_TASK OBJECTIVE_
Among the records below, find the lines that hold the word "degrees" and report how many there are, with no other words.

_DATA SUPPLIED_
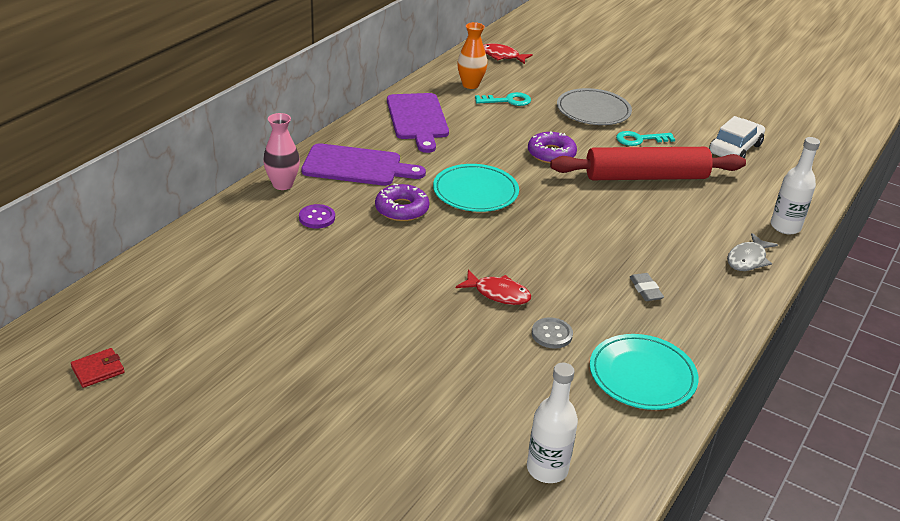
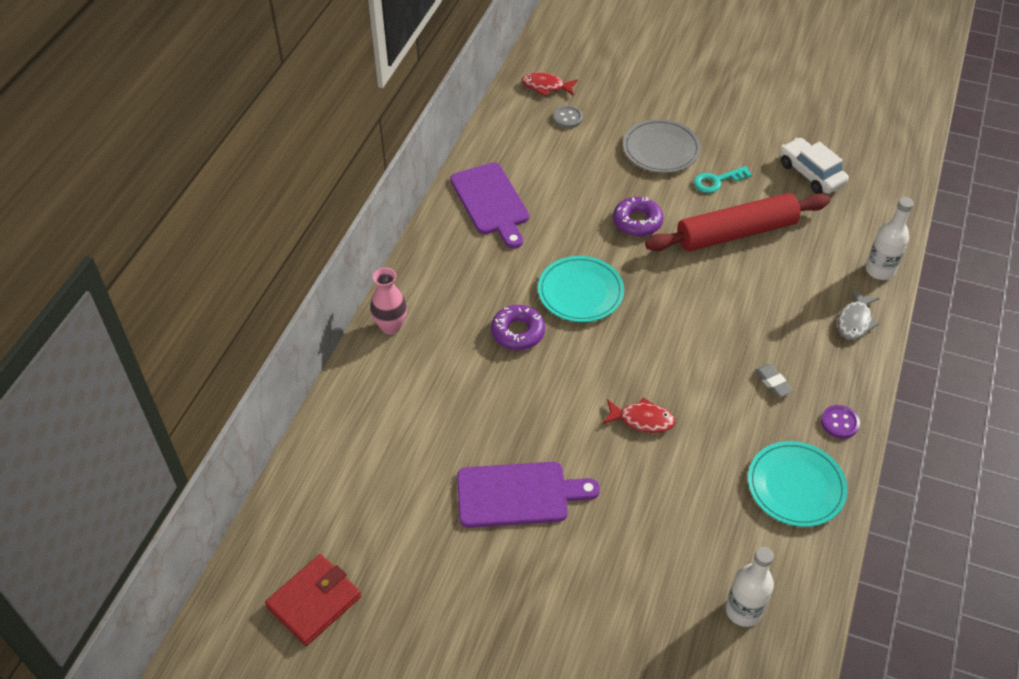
camera: 10 degrees left, 15 degrees up
red wallet [71,348,124,388] -> red wallet [265,554,361,646], size x1.86
purple button [299,204,335,229] -> purple button moved to [821,405,860,439]
purple cutting board [301,143,426,186] -> purple cutting board moved to [457,462,600,528]
orange vase [457,22,487,89] -> none
turquoise key [475,92,531,106] -> none
grey button [532,317,573,349] -> grey button moved to [553,105,583,128]
white car [709,116,765,158] -> white car turned 60 degrees counterclockwise [780,137,849,194]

_PROBLEM SOLUTION_
2